======== Input data ========
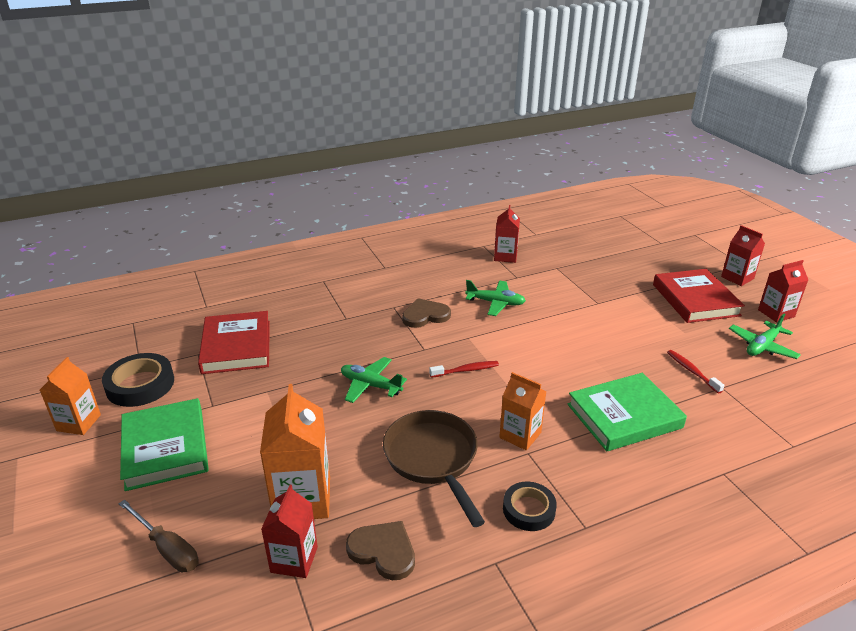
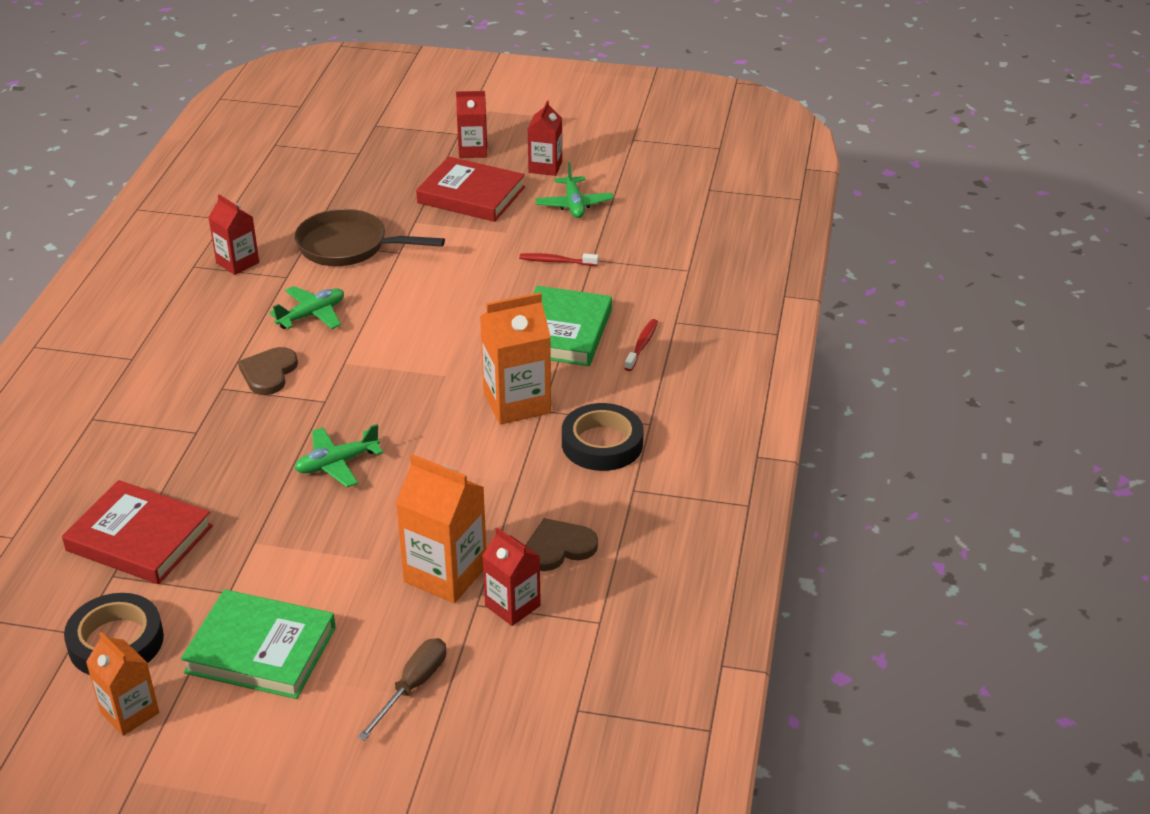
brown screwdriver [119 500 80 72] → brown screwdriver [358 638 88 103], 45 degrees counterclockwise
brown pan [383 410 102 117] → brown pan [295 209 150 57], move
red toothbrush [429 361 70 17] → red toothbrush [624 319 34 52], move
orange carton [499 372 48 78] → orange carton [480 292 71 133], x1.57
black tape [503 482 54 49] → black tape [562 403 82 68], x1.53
========
About this exercise: Beginning with the line that contains "brown pan [383", return every line to the end of the listing, unchanged, and nothing else.

Answer section:
brown pan [383 410 102 117] → brown pan [295 209 150 57], move
red toothbrush [429 361 70 17] → red toothbrush [624 319 34 52], move
orange carton [499 372 48 78] → orange carton [480 292 71 133], x1.57
black tape [503 482 54 49] → black tape [562 403 82 68], x1.53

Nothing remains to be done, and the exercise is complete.